**DATA TO PROCESS:**
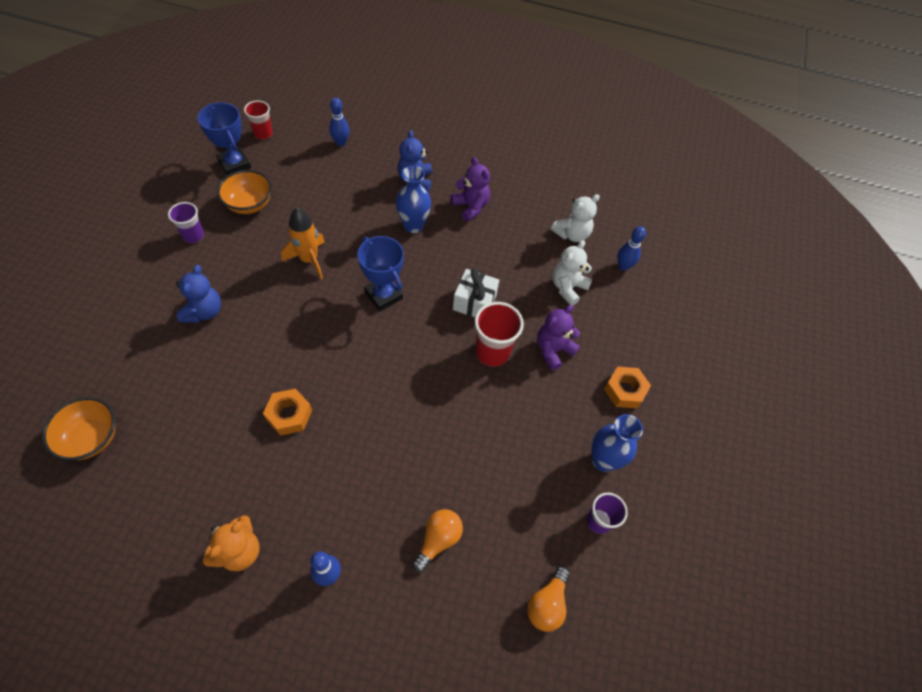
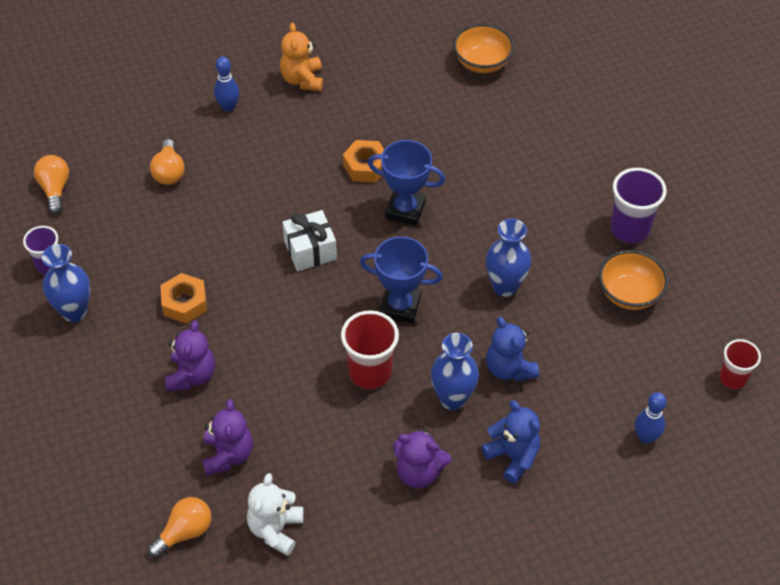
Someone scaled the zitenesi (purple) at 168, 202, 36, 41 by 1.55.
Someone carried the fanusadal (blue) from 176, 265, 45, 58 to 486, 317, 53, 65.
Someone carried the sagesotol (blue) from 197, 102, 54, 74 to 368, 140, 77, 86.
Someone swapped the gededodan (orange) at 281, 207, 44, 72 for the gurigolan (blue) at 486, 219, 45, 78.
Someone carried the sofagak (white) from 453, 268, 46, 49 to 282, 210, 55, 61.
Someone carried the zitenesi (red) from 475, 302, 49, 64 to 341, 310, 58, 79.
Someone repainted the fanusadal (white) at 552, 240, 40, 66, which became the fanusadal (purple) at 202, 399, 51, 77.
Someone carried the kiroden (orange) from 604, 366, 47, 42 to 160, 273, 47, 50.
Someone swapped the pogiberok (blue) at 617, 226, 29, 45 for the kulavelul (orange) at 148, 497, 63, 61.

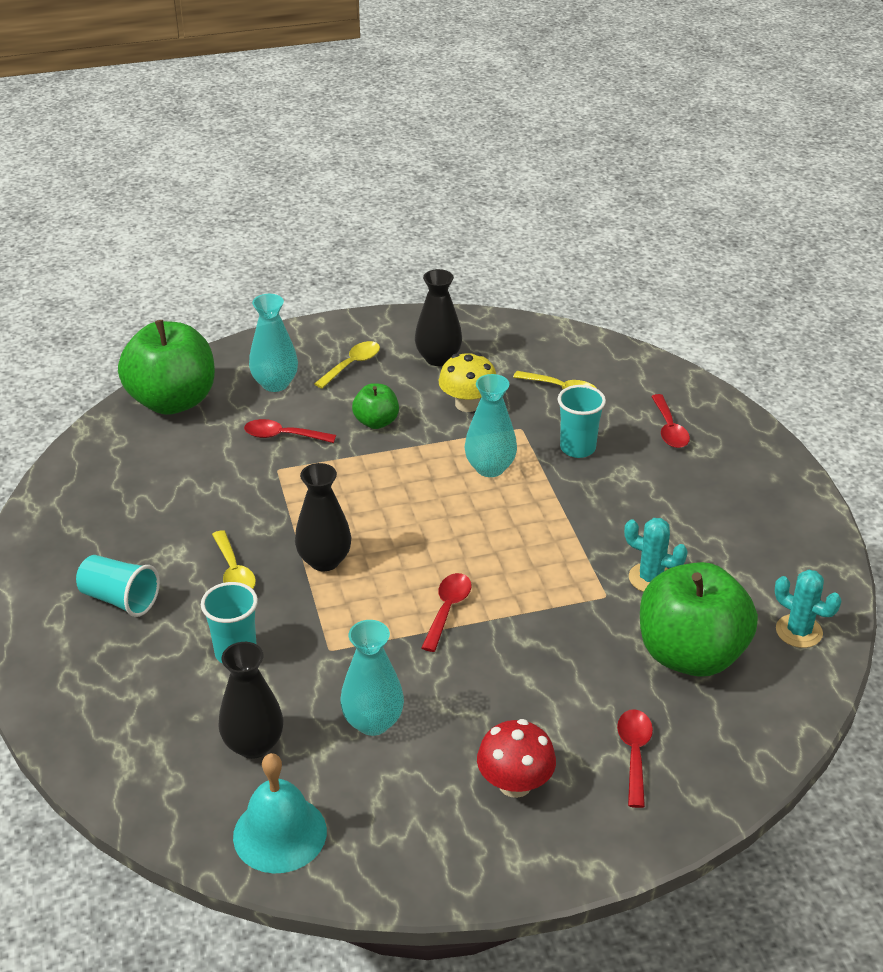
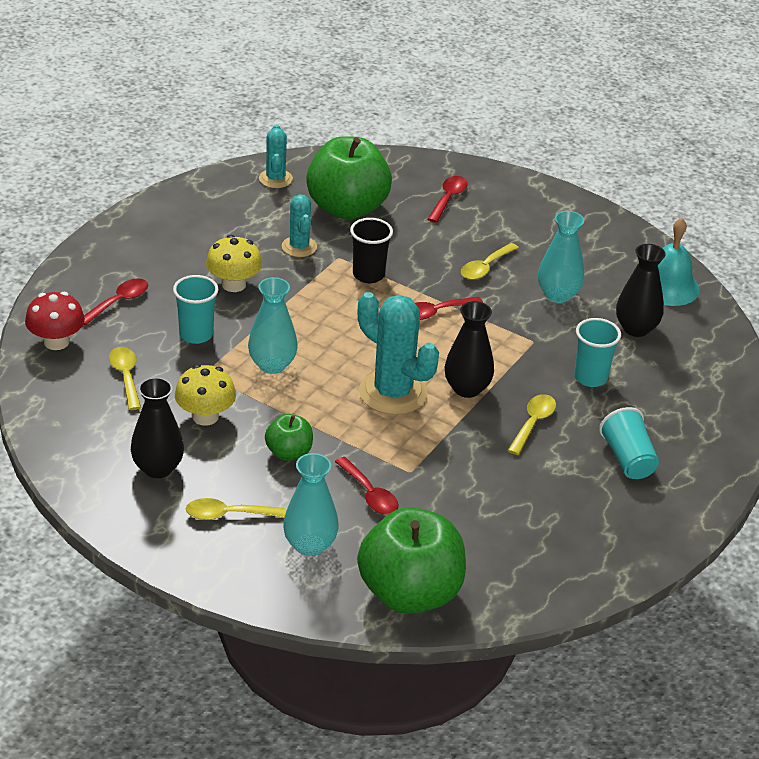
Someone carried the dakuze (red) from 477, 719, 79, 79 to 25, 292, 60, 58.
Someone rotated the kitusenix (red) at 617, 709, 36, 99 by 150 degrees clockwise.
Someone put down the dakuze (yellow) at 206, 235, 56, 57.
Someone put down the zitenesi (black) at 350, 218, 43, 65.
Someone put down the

---

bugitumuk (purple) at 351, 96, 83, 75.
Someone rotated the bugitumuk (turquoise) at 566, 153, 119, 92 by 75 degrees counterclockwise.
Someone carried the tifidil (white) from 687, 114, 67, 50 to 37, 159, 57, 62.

**ACTIVITY:**
Copy out every line from the records that has the word "fanusadal".

**EXERCISE RESPONSE:**
Someone carried the fanusadal (blue) from 176, 265, 45, 58 to 486, 317, 53, 65.
Someone repainted the fanusadal (white) at 552, 240, 40, 66, which became the fanusadal (purple) at 202, 399, 51, 77.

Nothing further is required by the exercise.